──────── Given data

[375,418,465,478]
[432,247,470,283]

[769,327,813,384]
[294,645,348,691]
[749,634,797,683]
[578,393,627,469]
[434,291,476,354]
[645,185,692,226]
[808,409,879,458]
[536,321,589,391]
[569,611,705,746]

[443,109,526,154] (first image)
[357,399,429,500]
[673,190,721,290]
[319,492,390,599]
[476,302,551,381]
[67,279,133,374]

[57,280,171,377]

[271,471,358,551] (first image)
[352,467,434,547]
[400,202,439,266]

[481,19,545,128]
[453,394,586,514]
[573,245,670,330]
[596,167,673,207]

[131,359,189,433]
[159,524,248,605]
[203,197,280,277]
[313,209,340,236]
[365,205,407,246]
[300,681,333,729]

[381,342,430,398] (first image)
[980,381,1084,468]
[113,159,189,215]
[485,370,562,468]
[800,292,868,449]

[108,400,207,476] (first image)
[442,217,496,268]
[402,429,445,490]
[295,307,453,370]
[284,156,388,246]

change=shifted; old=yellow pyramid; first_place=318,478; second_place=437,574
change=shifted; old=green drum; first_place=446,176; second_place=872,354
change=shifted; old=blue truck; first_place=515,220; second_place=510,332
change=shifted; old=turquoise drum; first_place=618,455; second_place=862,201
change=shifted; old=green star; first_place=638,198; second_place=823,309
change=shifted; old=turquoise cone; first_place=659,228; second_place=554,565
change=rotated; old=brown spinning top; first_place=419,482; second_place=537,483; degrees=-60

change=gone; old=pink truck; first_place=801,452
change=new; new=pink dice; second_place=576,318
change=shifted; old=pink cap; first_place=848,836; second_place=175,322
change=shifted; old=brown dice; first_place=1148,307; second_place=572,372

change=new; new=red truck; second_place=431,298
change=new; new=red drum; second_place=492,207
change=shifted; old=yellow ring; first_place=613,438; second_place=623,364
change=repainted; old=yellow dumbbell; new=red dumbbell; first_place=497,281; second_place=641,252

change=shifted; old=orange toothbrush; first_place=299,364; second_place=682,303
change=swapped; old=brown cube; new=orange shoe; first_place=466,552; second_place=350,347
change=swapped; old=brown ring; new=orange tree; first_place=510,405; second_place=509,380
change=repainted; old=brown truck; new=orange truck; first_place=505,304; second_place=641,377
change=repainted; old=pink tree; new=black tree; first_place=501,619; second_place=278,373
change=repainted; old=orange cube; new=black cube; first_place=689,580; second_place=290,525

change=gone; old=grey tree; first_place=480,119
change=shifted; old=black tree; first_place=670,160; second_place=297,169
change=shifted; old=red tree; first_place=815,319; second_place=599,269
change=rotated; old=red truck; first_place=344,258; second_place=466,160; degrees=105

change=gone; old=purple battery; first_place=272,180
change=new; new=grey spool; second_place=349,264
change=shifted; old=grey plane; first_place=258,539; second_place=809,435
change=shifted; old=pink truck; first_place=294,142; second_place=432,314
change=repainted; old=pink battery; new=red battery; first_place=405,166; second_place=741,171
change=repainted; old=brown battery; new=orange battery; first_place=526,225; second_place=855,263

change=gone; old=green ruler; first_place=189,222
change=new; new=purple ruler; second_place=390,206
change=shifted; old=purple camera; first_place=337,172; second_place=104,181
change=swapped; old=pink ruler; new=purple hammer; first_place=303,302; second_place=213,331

────────────────

* [Your task]: A verbatim transcription is needed of the lines above, starting at the line with "change=shifted; old=green star;" and ending at the line with "change=shifted; old=turquoise cone;", both included, and of nothing else.

* [Completed exercise]:
change=shifted; old=green star; first_place=638,198; second_place=823,309
change=shifted; old=turquoise cone; first_place=659,228; second_place=554,565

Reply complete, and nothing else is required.